— Exercise prompt —
Using the listing below, give the number of lines where "first" appears, and nothing else.

— Supplied information —
════════════════════
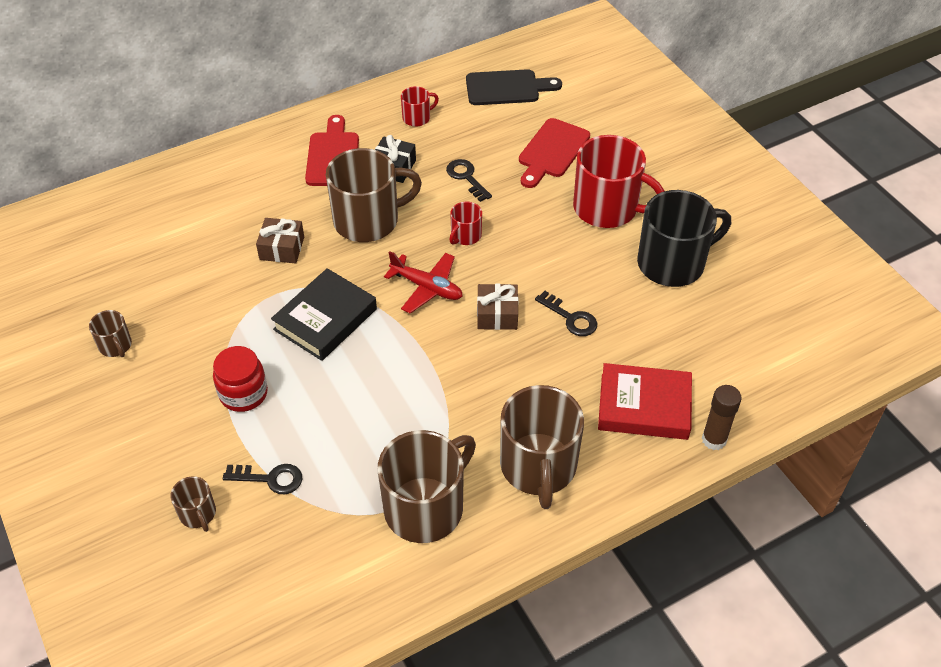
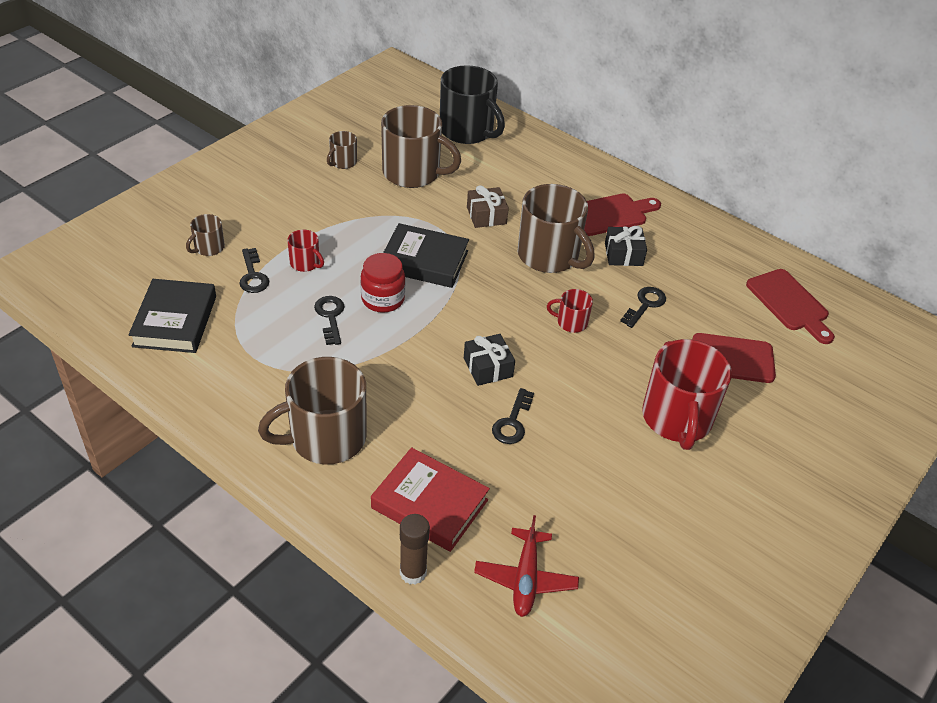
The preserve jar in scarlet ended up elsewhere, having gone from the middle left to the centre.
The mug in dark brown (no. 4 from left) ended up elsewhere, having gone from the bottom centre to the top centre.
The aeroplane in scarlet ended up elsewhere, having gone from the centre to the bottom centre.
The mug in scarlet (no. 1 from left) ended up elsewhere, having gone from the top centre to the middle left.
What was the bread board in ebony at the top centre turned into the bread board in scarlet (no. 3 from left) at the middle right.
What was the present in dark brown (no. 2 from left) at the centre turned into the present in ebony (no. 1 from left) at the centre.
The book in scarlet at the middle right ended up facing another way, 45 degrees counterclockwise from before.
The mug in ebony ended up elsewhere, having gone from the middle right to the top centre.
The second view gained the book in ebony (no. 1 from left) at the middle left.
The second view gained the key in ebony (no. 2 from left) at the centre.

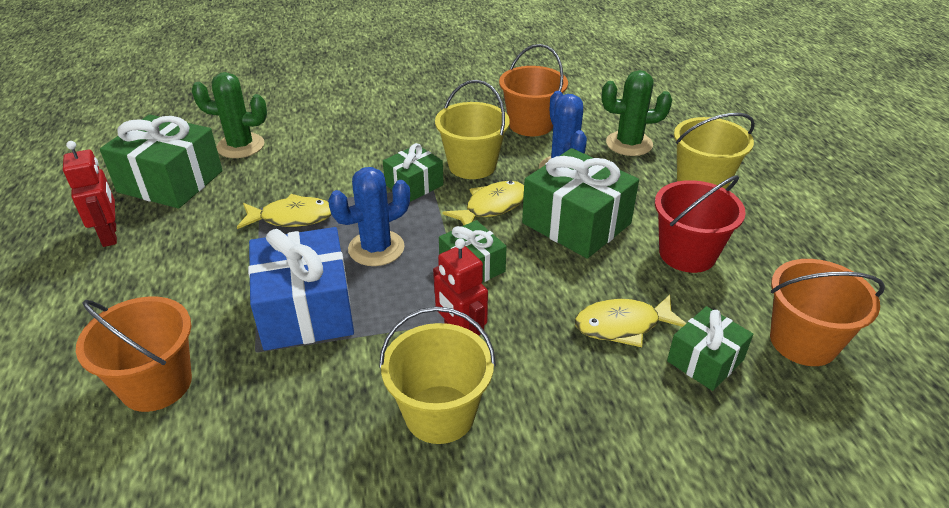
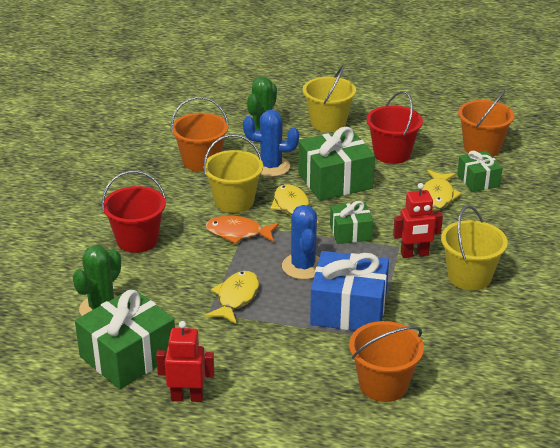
Where the present in green (no. 2 from left) stood at the centre, the toy fish in bright orange came to stand at the centre.
The second view gained the pail in scarlet (no. 1 from left) at the middle left.

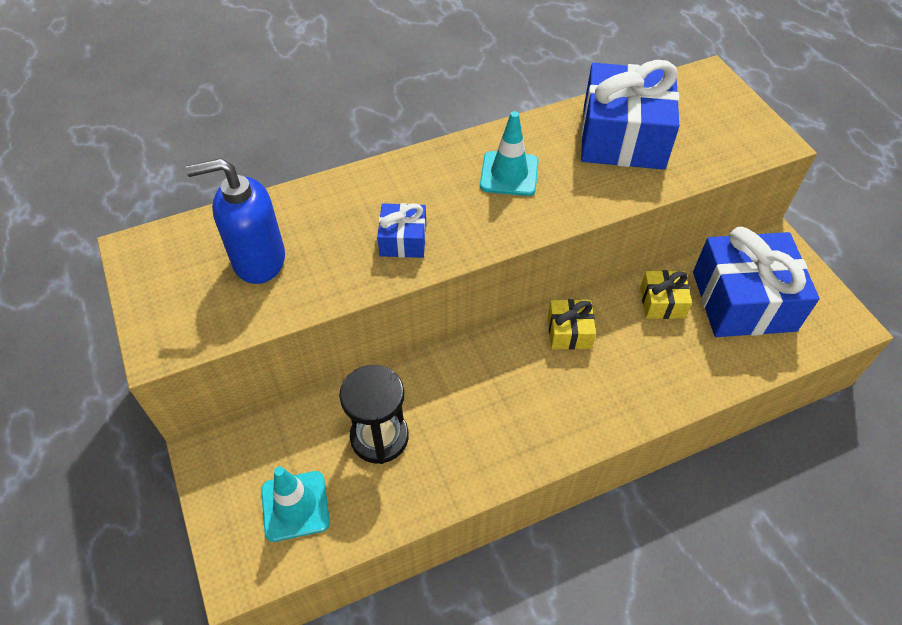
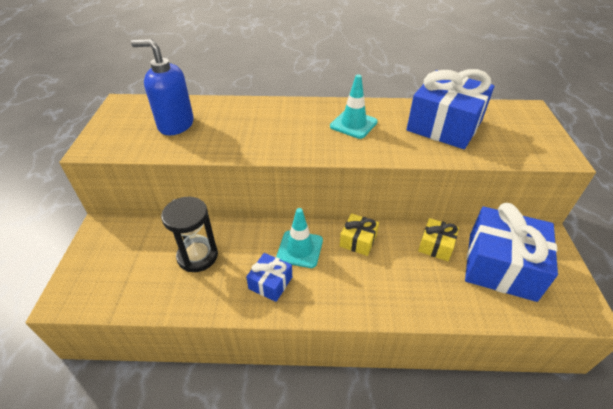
The road cone in teal (no. 1 from left) ended up elsewhere, having gone from the bottom left to the centre.
The present in blue (no. 1 from left) ended up elsewhere, having gone from the centre to the bottom centre.

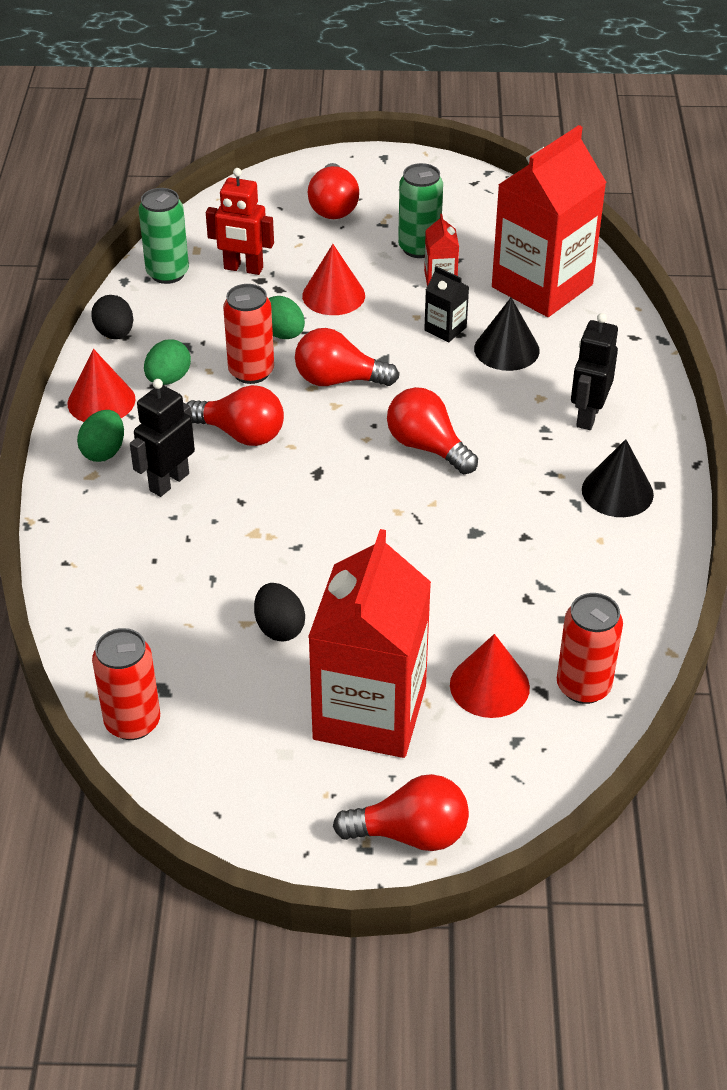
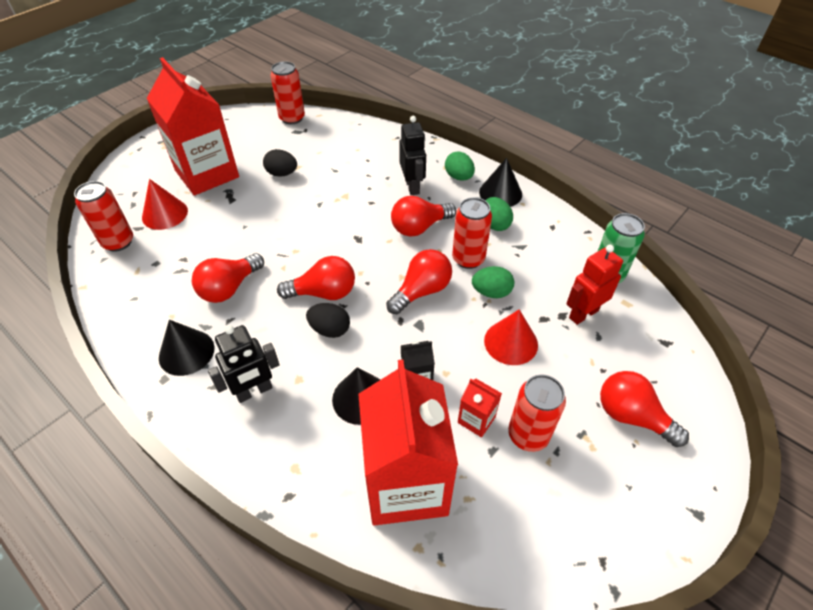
What was the cone shape in scarlet (no. 1 from left) at the middle left turned into the cone shape in ebony (no. 3 from left) at the top centre.
The egg in ebony (no. 1 from left in the first image) ended up elsewhere, having gone from the top left to the centre.
The light bulb in scarlet (no. 4 from left in the first image) ended up elsewhere, having gone from the bottom centre to the middle left.
What was the tin in green (no. 2 from left) at the top centre turned into the tin in scarlet (no. 4 from left) at the bottom centre.
The robot figure in ebony (no. 2 from left in the first image) at the middle right ended up facing another way, 90 degrees clockwise from before.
════════════════════
— Solution to the problem —
3